# EXERCISE INSTRUCTIONS:
From the line with "C202: 1uF (plus VBAT, minus GND) -> none" to the line with "R212: 470 (GND, OSC) -> 330 (GND, OSC)", retype every line exactly, including those two, and leave out the rest of the data below.

# DATASET RECORDS:
================
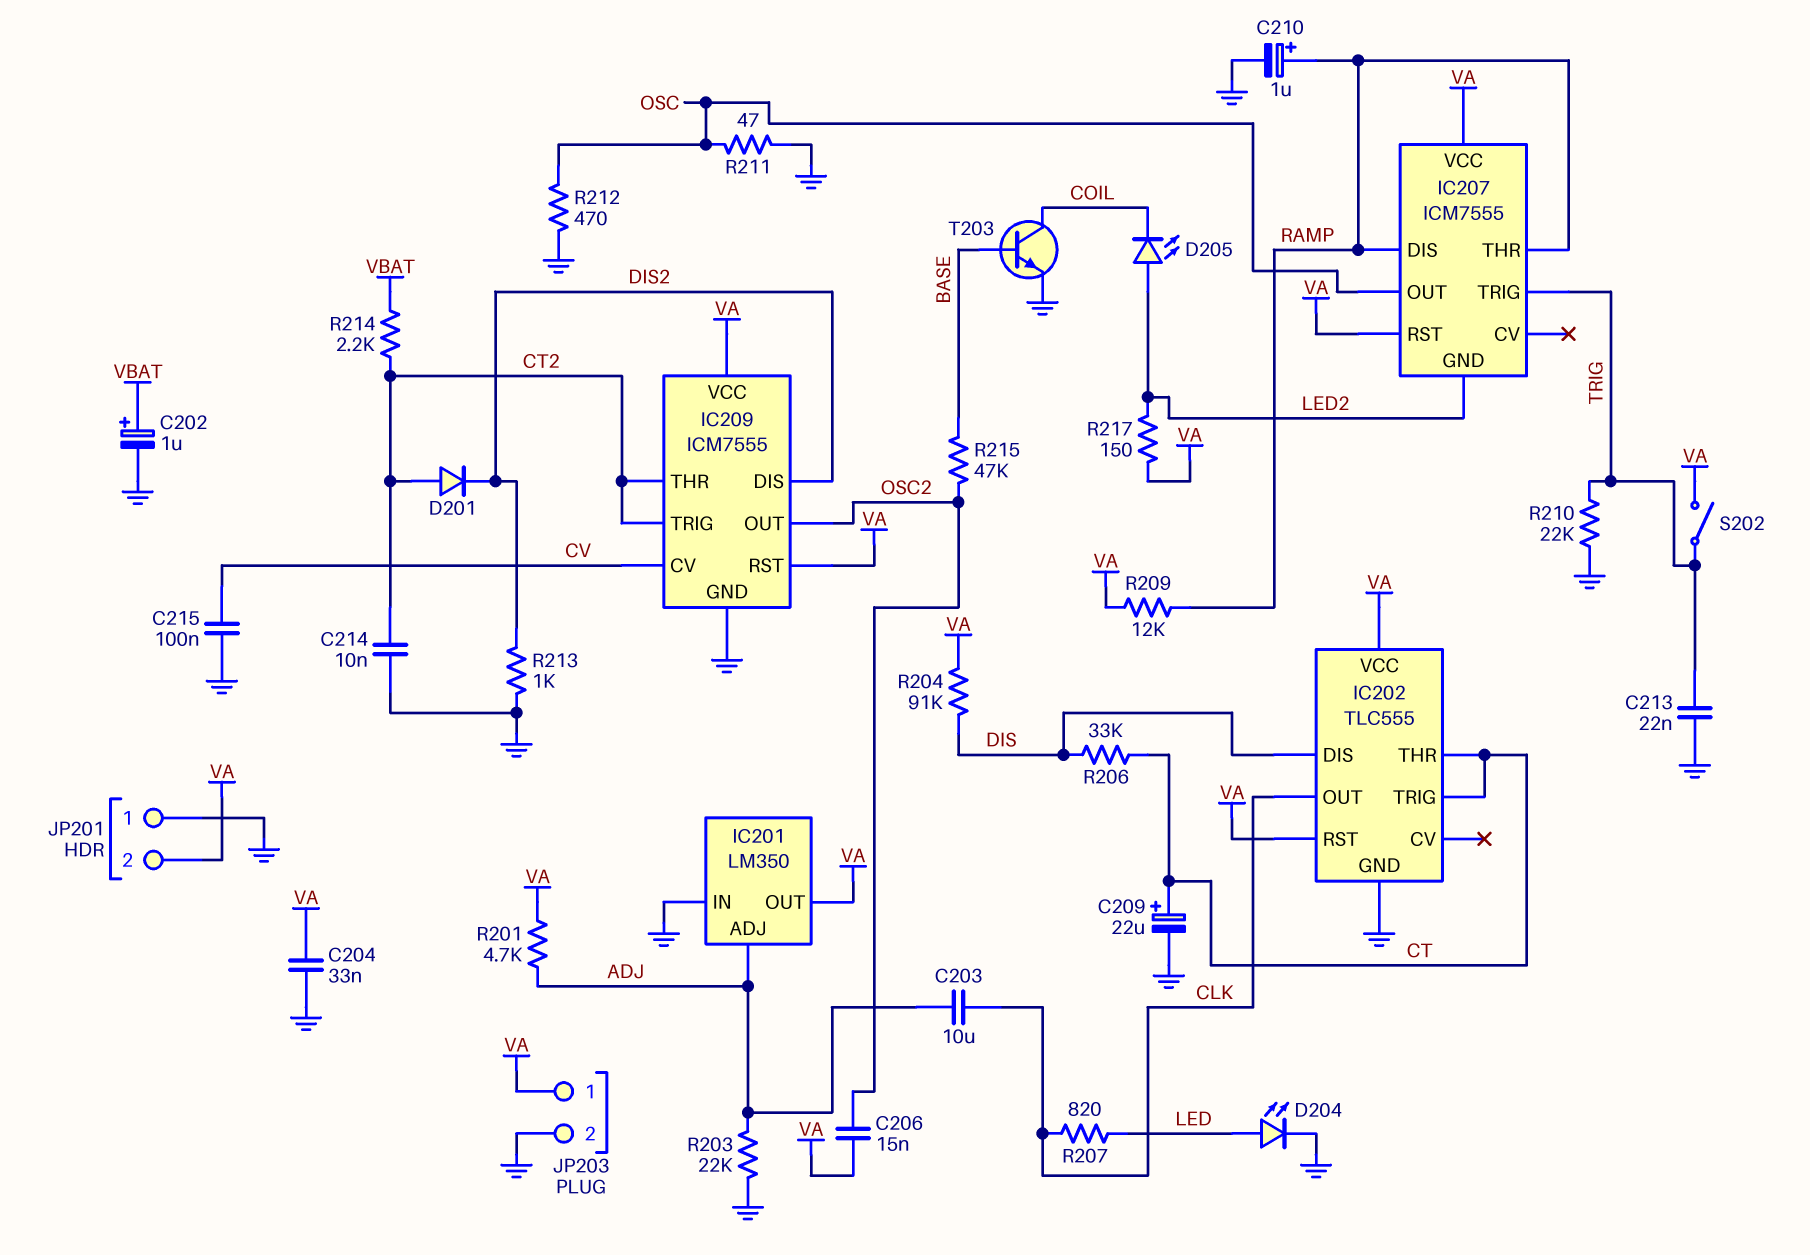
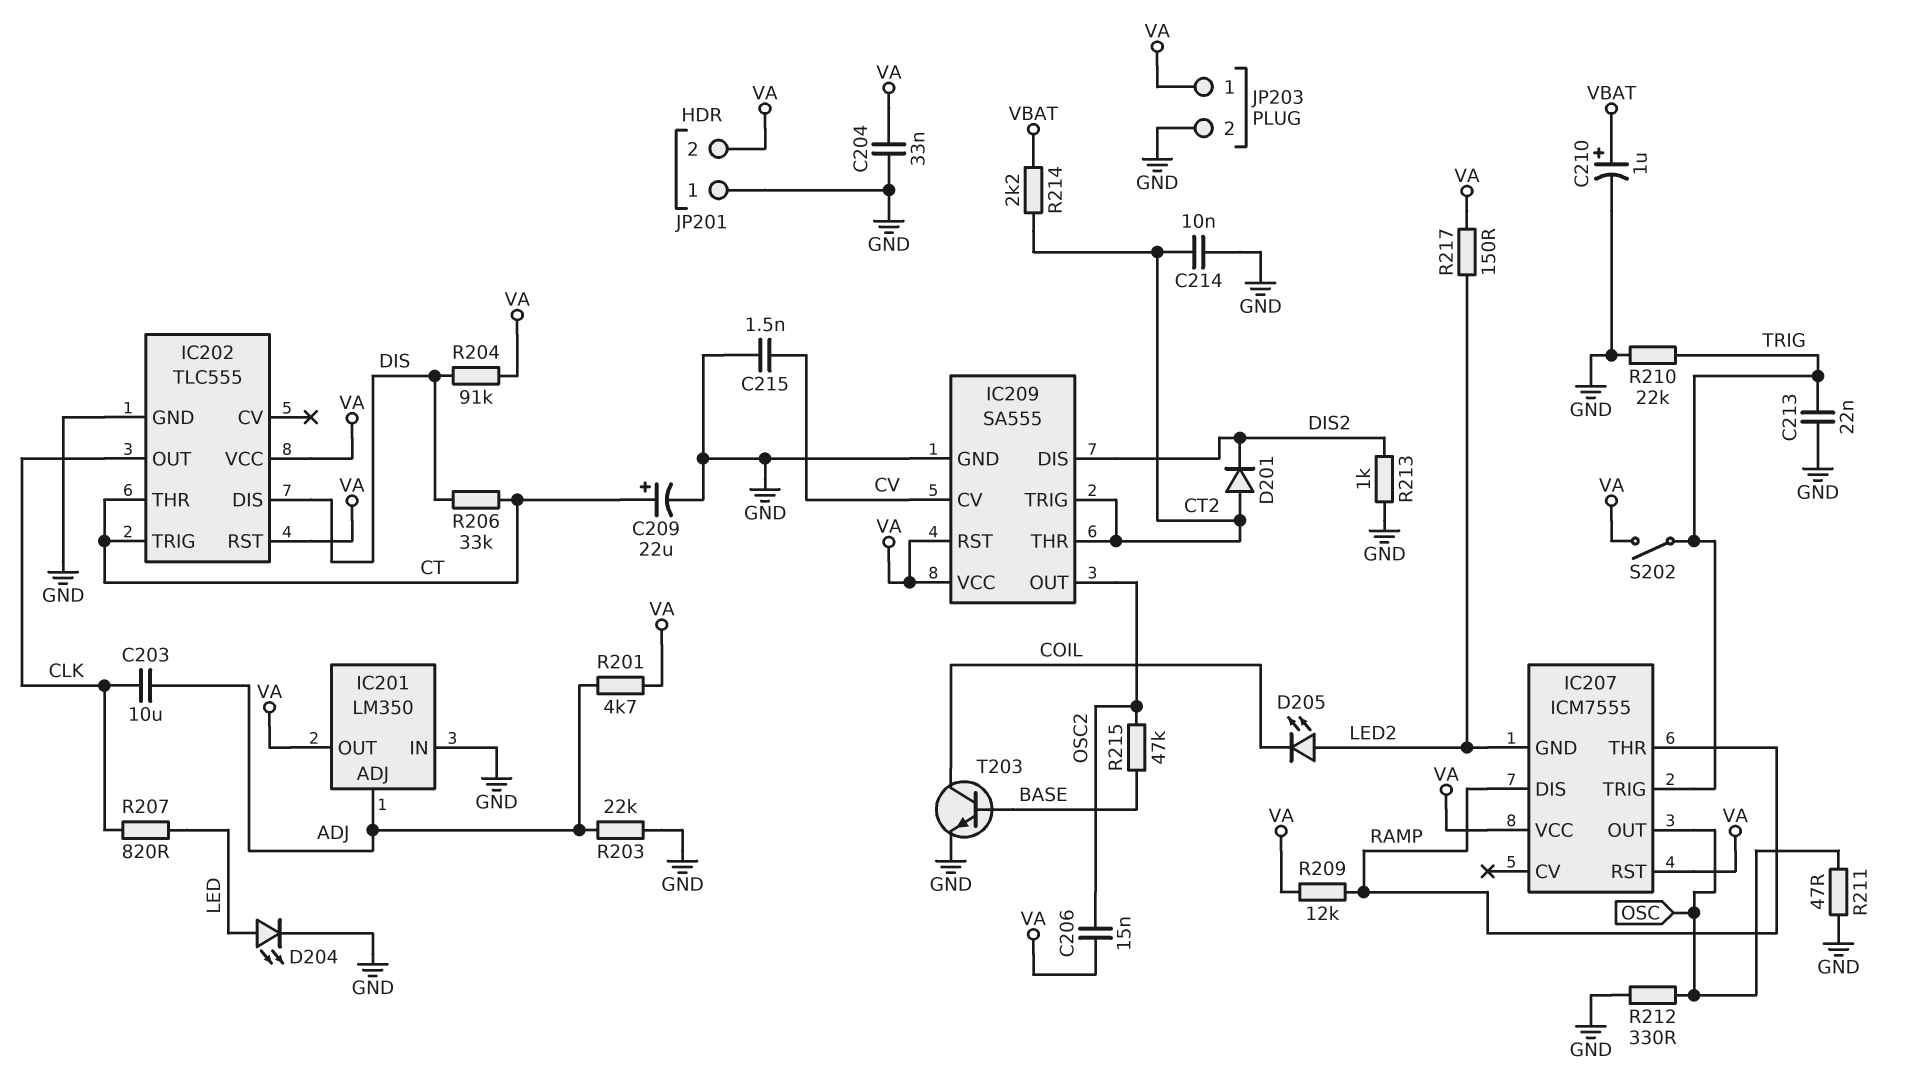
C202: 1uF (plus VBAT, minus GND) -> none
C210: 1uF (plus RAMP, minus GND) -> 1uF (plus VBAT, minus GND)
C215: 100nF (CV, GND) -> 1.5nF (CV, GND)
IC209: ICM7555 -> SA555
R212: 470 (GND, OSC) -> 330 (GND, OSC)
================
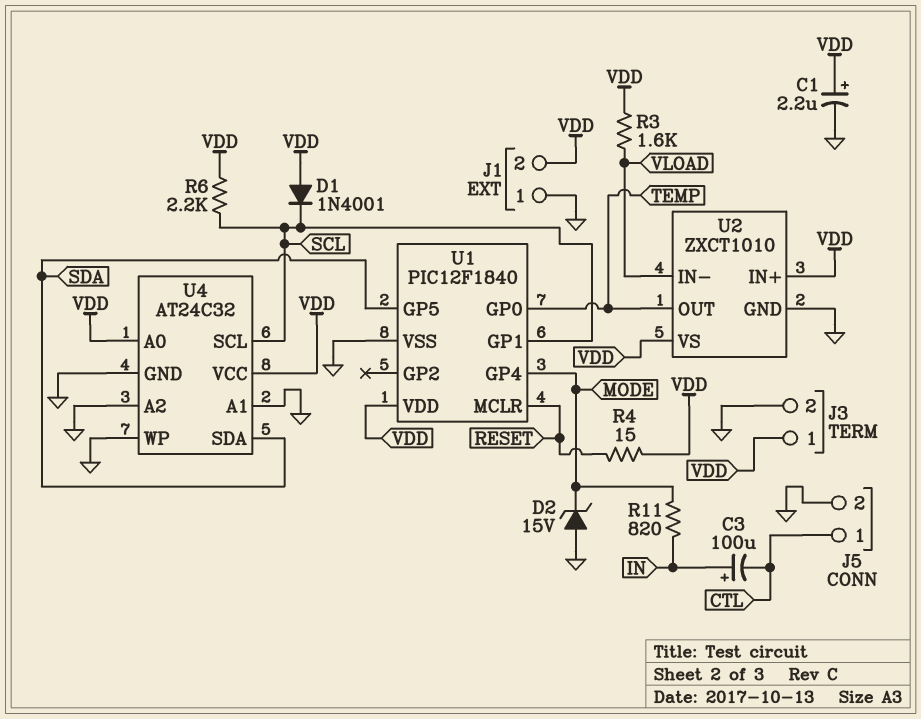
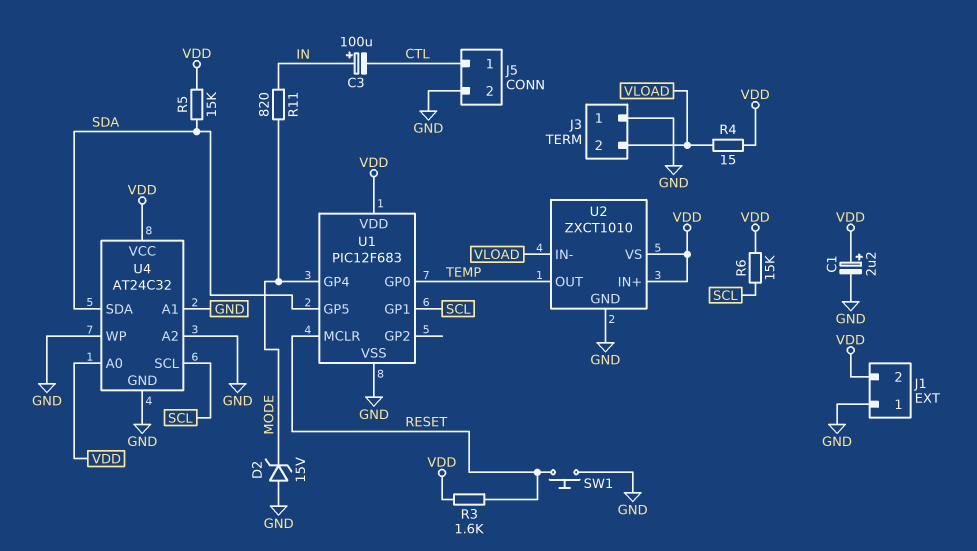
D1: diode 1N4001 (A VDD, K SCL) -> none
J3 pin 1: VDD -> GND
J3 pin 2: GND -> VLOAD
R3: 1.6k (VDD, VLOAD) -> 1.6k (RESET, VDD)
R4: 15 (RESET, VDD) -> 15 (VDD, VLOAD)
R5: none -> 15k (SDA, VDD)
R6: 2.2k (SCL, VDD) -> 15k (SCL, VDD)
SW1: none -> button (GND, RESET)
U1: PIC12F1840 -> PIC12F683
================
# SOLUTION FOR THIS TASK:
C202: 1uF (plus VBAT, minus GND) -> none
C210: 1uF (plus RAMP, minus GND) -> 1uF (plus VBAT, minus GND)
C215: 100nF (CV, GND) -> 1.5nF (CV, GND)
IC209: ICM7555 -> SA555
R212: 470 (GND, OSC) -> 330 (GND, OSC)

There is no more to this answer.